Look below for the line containing "camera: 110 degrees right, 5 degrees up" and the line containing "(488, 255) = (131, 297): white"; repeat exactly those two lines and all lines between them, and nothing else.

• _THE INPUT_

※

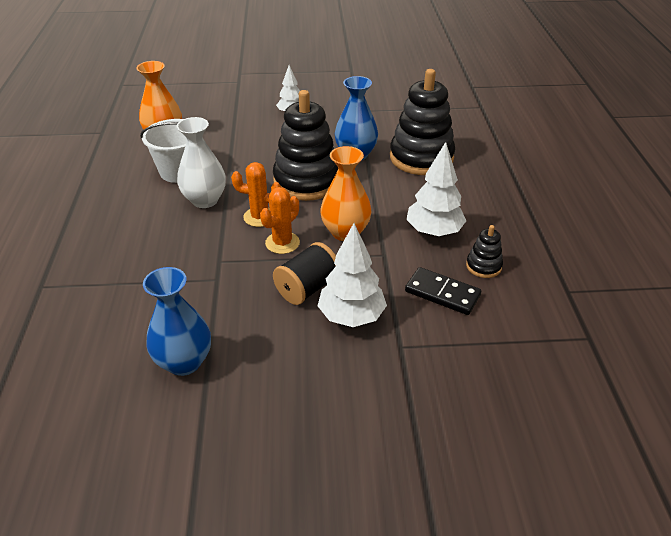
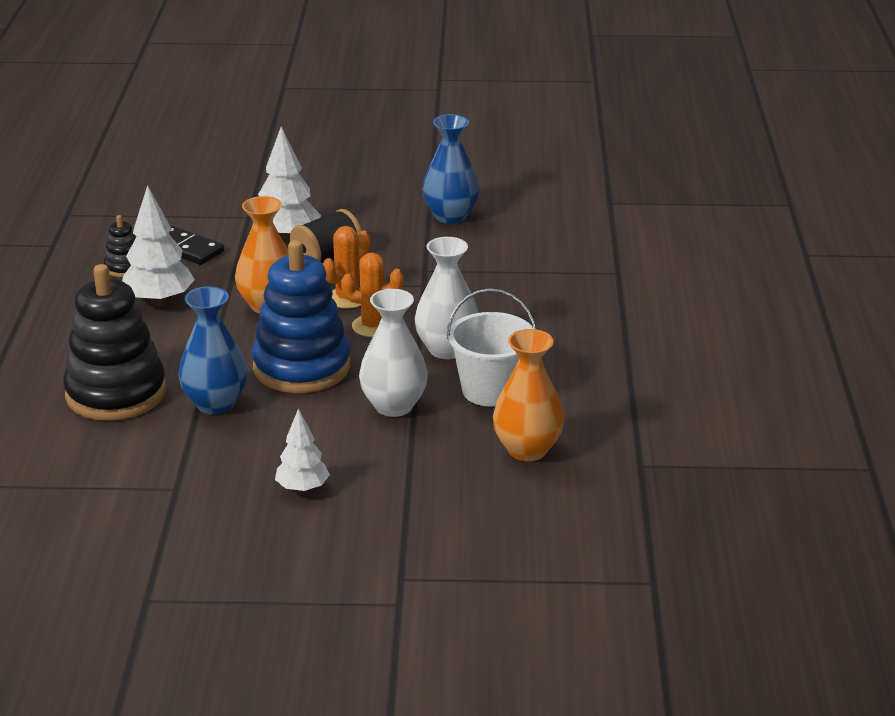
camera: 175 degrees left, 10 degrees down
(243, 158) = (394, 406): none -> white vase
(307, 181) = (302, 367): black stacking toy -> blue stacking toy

※

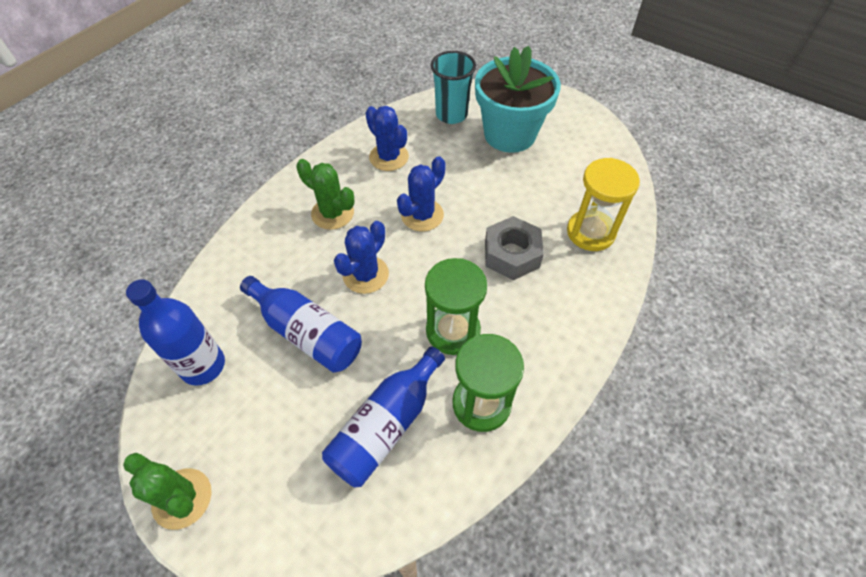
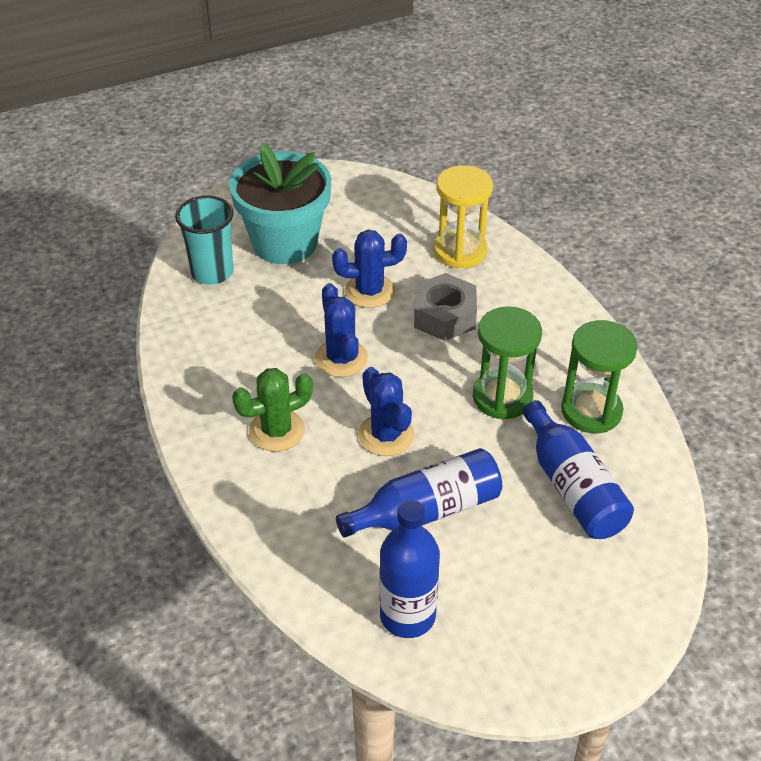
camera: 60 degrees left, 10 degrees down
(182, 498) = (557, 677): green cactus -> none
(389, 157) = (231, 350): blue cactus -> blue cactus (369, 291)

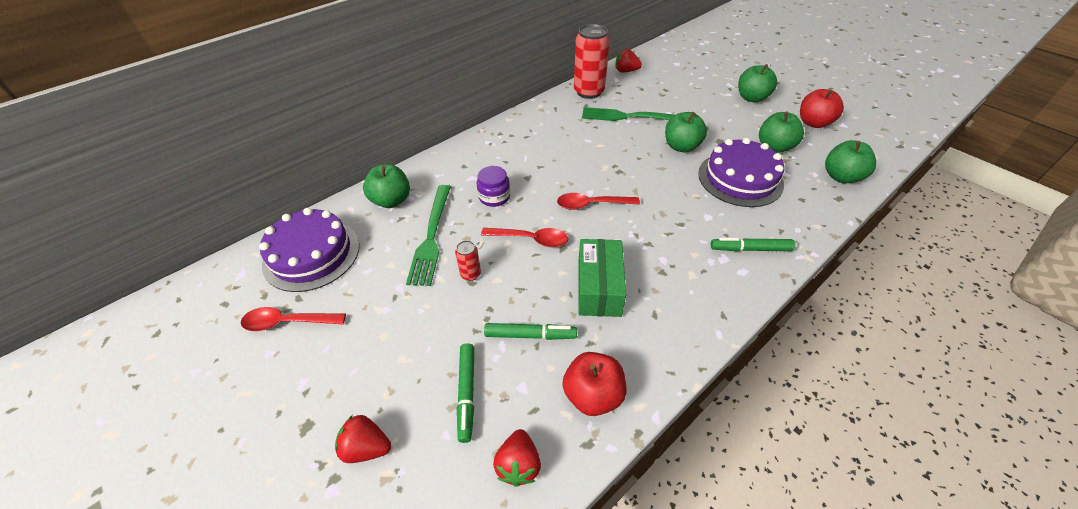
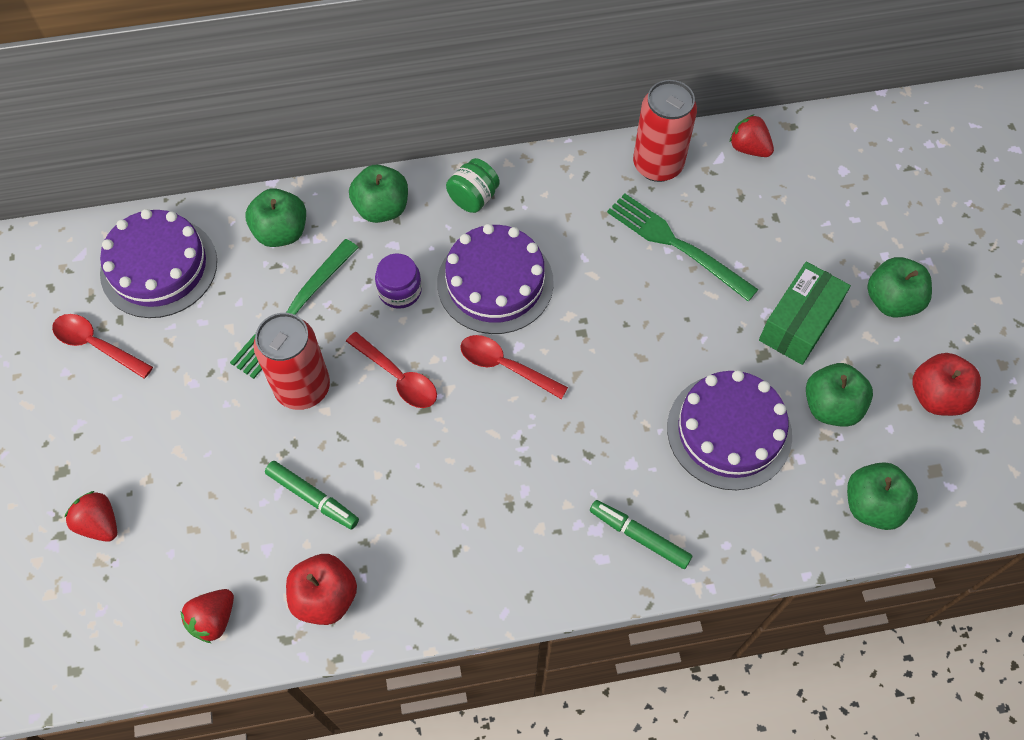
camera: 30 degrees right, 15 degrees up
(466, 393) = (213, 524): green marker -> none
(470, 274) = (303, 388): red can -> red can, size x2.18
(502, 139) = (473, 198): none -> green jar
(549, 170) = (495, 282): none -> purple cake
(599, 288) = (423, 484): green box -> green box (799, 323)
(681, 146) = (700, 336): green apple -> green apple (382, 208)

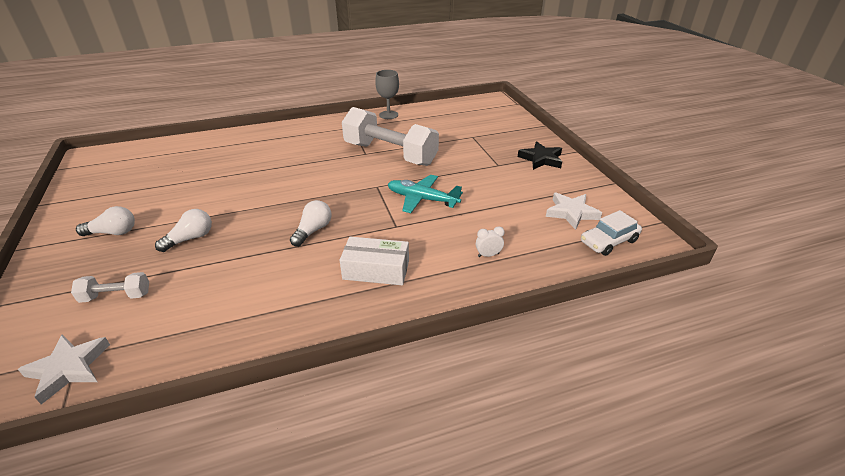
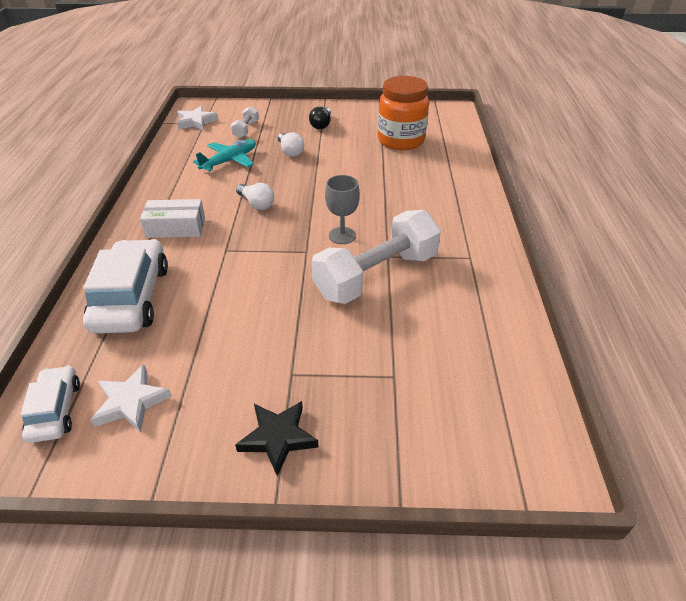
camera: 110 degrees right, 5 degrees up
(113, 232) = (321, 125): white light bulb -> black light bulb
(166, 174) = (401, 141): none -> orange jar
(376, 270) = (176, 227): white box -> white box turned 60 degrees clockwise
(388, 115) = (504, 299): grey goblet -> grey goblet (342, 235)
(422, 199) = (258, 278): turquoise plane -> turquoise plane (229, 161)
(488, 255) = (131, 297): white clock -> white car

※

• _RESPONSE FOR THIS EXERCISE_
camera: 110 degrees right, 5 degrees up
(113, 232) = (321, 125): white light bulb -> black light bulb
(166, 174) = (401, 141): none -> orange jar
(376, 270) = (176, 227): white box -> white box turned 60 degrees clockwise
(388, 115) = (504, 299): grey goblet -> grey goblet (342, 235)
(422, 199) = (258, 278): turquoise plane -> turquoise plane (229, 161)
(488, 255) = (131, 297): white clock -> white car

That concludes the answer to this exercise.